» Work instruction
Your answer must consist of exactly the lines below, starting with the line with "green scissors: 0 -> 1" and going on through the line with "white mug: 7 -> 11", and nothing else.

» Exercise data
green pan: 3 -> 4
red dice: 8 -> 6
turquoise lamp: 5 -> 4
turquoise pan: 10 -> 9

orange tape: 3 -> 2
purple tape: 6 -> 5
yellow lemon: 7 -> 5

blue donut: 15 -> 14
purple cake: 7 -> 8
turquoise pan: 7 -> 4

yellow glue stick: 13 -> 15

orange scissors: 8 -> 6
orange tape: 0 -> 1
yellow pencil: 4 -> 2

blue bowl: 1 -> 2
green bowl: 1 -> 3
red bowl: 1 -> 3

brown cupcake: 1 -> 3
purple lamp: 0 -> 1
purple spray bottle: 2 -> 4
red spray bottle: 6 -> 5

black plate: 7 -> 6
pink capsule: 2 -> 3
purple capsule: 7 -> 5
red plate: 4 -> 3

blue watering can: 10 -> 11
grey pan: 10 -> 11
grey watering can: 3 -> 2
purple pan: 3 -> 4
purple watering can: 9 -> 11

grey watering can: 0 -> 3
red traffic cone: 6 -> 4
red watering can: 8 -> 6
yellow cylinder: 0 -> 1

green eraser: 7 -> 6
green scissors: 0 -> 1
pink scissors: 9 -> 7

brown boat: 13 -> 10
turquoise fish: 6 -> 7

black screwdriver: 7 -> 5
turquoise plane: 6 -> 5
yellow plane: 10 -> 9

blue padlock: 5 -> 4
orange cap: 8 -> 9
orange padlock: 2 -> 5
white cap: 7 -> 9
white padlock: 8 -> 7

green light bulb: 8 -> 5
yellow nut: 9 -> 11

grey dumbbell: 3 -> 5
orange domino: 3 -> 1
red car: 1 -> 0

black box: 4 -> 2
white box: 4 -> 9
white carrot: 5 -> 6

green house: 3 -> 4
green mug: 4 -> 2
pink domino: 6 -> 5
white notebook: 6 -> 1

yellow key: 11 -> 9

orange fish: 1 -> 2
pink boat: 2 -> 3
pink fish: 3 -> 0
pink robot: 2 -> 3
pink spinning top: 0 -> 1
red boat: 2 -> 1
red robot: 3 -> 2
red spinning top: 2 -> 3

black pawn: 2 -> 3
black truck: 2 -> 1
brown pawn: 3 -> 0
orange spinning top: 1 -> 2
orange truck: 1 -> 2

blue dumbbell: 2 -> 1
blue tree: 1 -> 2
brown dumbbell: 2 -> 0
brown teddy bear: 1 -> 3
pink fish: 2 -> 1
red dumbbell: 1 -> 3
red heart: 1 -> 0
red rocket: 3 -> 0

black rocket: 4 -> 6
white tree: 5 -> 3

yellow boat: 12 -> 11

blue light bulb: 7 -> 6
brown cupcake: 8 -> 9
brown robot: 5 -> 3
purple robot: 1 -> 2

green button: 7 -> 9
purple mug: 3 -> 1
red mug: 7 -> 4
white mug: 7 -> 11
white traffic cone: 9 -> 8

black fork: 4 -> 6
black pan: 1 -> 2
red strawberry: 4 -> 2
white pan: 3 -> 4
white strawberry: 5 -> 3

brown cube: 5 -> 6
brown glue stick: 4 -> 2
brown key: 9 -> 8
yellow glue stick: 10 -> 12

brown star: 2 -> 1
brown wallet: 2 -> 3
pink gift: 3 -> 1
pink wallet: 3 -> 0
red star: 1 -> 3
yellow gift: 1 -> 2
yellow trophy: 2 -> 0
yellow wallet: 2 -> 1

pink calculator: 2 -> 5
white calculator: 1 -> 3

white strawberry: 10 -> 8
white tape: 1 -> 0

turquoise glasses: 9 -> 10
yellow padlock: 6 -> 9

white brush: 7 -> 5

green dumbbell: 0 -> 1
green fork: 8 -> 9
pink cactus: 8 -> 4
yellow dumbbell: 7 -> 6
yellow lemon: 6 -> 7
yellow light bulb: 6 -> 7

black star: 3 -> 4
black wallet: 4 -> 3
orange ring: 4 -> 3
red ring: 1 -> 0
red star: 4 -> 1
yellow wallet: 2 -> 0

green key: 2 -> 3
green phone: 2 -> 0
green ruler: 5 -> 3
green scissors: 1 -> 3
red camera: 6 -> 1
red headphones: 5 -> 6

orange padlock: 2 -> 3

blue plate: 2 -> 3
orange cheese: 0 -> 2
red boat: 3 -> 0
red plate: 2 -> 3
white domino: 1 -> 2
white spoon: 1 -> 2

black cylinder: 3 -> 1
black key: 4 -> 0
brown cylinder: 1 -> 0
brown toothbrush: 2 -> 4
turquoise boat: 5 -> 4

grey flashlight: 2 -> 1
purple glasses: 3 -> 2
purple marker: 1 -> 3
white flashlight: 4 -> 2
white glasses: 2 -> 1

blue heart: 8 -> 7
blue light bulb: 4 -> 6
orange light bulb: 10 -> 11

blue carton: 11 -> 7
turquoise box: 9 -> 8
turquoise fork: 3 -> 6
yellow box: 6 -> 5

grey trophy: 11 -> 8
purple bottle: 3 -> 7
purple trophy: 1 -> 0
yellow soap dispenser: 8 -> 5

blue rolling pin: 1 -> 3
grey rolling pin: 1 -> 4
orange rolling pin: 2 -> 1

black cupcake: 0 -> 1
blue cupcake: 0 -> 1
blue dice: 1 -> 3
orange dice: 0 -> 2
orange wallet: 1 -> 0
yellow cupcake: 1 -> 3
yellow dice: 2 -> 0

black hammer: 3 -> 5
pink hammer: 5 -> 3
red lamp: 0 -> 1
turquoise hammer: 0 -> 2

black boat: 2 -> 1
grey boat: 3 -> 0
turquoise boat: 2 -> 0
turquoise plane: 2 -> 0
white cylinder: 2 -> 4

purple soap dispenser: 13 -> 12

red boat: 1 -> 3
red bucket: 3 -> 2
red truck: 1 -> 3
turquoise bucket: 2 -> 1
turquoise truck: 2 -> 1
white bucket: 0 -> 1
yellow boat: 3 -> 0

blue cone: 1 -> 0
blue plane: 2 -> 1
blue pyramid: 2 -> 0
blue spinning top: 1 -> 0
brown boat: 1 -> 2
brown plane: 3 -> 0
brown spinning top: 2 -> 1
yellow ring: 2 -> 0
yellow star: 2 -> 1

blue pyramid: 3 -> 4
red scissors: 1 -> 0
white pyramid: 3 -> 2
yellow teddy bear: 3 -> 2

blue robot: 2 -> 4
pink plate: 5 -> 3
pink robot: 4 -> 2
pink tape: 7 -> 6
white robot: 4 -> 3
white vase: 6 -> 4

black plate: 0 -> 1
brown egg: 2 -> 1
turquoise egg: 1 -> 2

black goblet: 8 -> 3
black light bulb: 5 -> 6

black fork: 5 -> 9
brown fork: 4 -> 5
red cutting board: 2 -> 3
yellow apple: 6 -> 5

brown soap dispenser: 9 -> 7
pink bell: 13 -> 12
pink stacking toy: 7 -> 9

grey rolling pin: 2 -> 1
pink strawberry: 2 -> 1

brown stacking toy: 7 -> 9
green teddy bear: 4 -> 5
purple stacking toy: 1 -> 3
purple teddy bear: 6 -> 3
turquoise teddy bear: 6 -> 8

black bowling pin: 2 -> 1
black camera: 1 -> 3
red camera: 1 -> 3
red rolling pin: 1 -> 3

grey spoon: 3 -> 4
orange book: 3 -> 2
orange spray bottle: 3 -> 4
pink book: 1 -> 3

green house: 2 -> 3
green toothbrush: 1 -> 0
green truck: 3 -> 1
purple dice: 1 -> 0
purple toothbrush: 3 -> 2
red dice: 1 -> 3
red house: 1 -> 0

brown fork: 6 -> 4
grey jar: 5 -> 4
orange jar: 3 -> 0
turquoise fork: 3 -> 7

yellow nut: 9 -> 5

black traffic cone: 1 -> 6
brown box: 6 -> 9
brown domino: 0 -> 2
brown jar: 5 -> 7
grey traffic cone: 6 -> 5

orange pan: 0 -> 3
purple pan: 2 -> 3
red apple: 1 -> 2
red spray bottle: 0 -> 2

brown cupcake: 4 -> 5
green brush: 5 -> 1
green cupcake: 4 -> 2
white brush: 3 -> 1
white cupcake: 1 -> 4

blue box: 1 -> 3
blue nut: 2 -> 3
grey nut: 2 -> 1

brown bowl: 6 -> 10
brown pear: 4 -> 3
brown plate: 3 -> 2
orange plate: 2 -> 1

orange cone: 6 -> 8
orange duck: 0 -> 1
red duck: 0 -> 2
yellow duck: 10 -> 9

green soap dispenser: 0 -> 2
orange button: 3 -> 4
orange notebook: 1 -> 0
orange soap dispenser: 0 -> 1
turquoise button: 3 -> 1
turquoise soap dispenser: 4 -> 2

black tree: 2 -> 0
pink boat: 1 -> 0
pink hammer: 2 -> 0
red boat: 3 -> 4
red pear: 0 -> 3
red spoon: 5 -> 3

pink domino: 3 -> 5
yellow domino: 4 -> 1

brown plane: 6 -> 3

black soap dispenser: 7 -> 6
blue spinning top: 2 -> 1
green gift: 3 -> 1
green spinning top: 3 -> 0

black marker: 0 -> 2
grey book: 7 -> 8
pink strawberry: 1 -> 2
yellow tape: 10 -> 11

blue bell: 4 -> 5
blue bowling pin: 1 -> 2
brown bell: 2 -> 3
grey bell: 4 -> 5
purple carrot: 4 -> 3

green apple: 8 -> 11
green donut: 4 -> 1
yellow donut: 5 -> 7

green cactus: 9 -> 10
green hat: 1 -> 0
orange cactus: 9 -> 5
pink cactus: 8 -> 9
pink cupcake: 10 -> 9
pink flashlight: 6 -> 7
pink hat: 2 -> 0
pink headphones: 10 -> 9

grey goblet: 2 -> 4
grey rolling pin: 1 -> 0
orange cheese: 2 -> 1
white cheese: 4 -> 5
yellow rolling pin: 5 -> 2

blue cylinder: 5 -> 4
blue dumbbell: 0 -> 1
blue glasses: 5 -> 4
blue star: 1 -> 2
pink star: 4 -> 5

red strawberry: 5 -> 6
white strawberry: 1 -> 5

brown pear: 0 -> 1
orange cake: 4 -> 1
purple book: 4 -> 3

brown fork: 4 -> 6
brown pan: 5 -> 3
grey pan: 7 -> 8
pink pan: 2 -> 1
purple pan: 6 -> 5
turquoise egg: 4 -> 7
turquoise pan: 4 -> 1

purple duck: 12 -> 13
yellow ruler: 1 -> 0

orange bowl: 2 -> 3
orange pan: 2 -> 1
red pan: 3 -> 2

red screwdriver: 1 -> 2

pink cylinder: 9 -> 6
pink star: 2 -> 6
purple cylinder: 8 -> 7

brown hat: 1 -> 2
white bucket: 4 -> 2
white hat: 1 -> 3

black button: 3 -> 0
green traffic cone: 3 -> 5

» Written solution
green scissors: 0 -> 1
pink scissors: 9 -> 7

brown boat: 13 -> 10
turquoise fish: 6 -> 7

black screwdriver: 7 -> 5
turquoise plane: 6 -> 5
yellow plane: 10 -> 9

blue padlock: 5 -> 4
orange cap: 8 -> 9
orange padlock: 2 -> 5
white cap: 7 -> 9
white padlock: 8 -> 7

green light bulb: 8 -> 5
yellow nut: 9 -> 11

grey dumbbell: 3 -> 5
orange domino: 3 -> 1
red car: 1 -> 0

black box: 4 -> 2
white box: 4 -> 9
white carrot: 5 -> 6

green house: 3 -> 4
green mug: 4 -> 2
pink domino: 6 -> 5
white notebook: 6 -> 1

yellow key: 11 -> 9

orange fish: 1 -> 2
pink boat: 2 -> 3
pink fish: 3 -> 0
pink robot: 2 -> 3
pink spinning top: 0 -> 1
red boat: 2 -> 1
red robot: 3 -> 2
red spinning top: 2 -> 3

black pawn: 2 -> 3
black truck: 2 -> 1
brown pawn: 3 -> 0
orange spinning top: 1 -> 2
orange truck: 1 -> 2

blue dumbbell: 2 -> 1
blue tree: 1 -> 2
brown dumbbell: 2 -> 0
brown teddy bear: 1 -> 3
pink fish: 2 -> 1
red dumbbell: 1 -> 3
red heart: 1 -> 0
red rocket: 3 -> 0

black rocket: 4 -> 6
white tree: 5 -> 3

yellow boat: 12 -> 11

blue light bulb: 7 -> 6
brown cupcake: 8 -> 9
brown robot: 5 -> 3
purple robot: 1 -> 2

green button: 7 -> 9
purple mug: 3 -> 1
red mug: 7 -> 4
white mug: 7 -> 11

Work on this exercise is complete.